→ **Your assignment**: Find the string "Weathers" in the data, then copy every line where it is found.
── Data under study
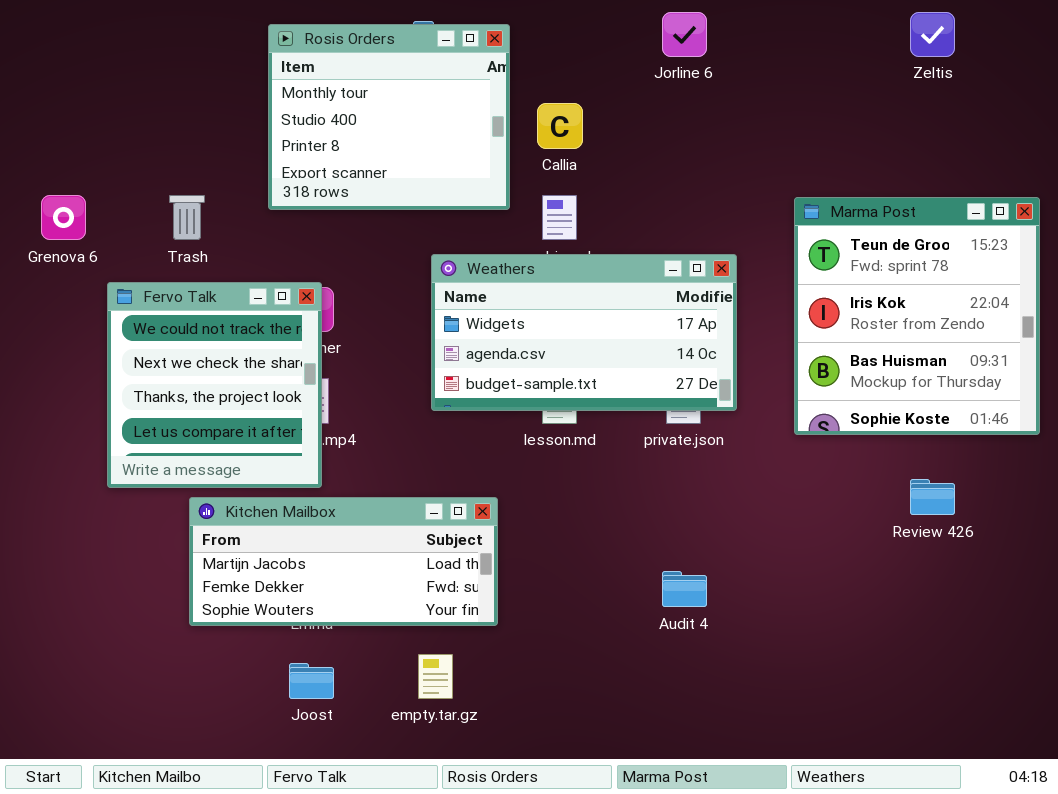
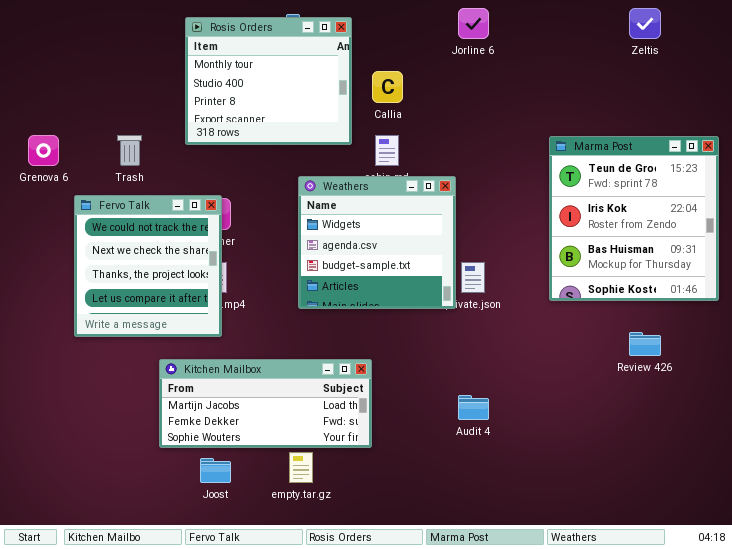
Weathers: [431,254,737,411] -> [298,176,456,309], resized
Kitchen Mailbox: [189,497,498,626] -> [159,359,372,448], moved

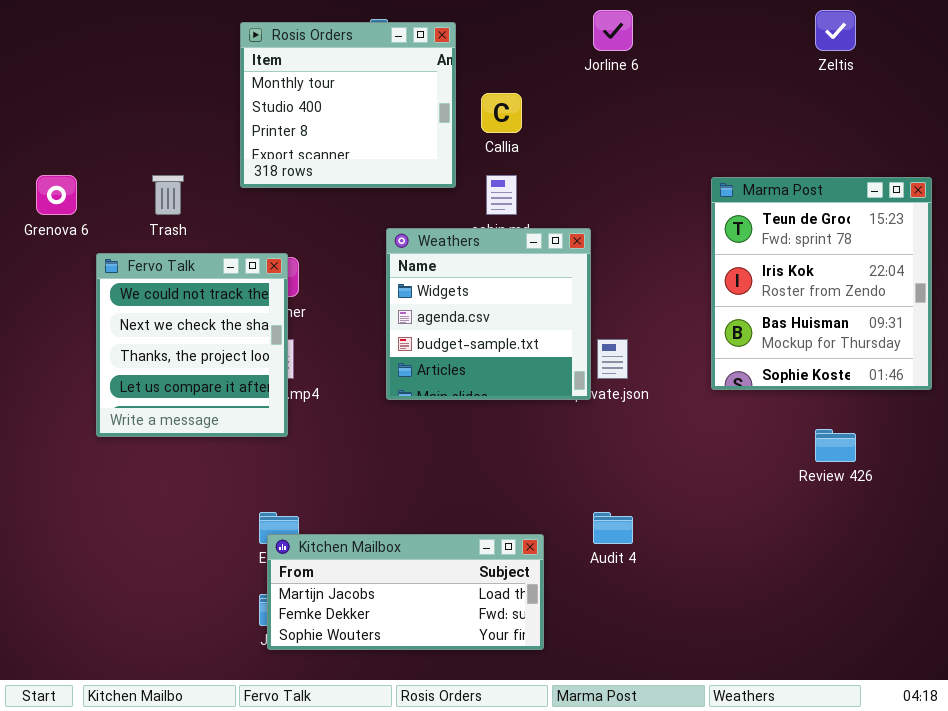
Kitchen Mailbox: [159,359,372,448] -> [267,534,544,650], moved

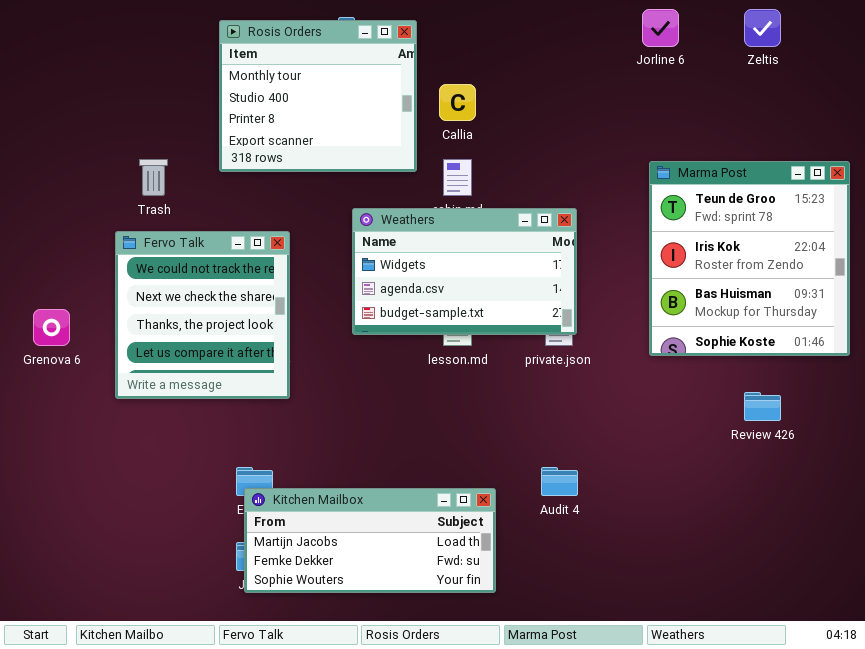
Jorline 6: [593,10,633,51] -> [642,9,679,47], moved
Grenova 6: [36,175,77,215] -> [33,309,70,346], moved
Weathers: [386,228,591,400] -> [352,208,577,335], resized
Fervo Talk: [96,253,288,437] -> [115,231,290,399], moved

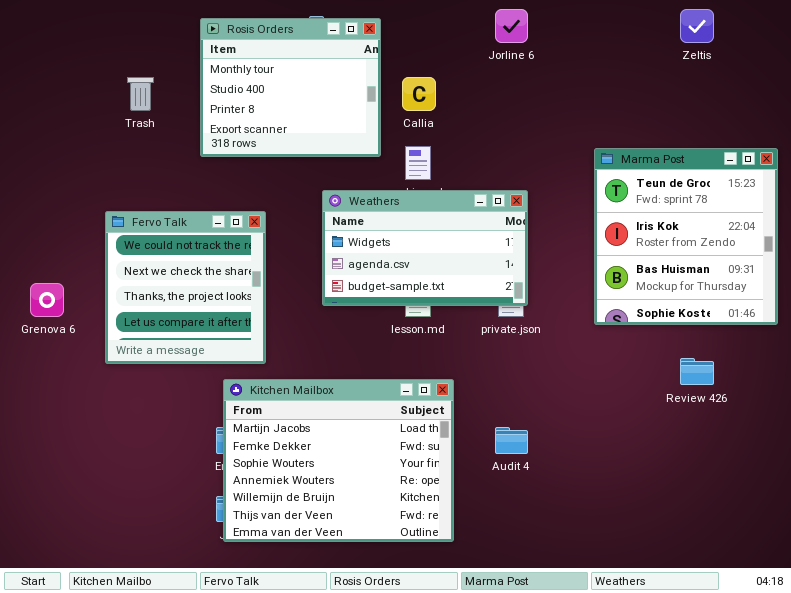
Jorline 6: [642,9,679,47] -> [495,9,528,43], moved
Trash: [139,159,168,196] -> [127,77,154,111], moved
Kitchen Mailbox: [244,488,496,593] -> [223,379,454,542], resized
────
→ **Problem solution**:
Weathers: [431,254,737,411] -> [298,176,456,309], resized
Weathers: [386,228,591,400] -> [352,208,577,335], resized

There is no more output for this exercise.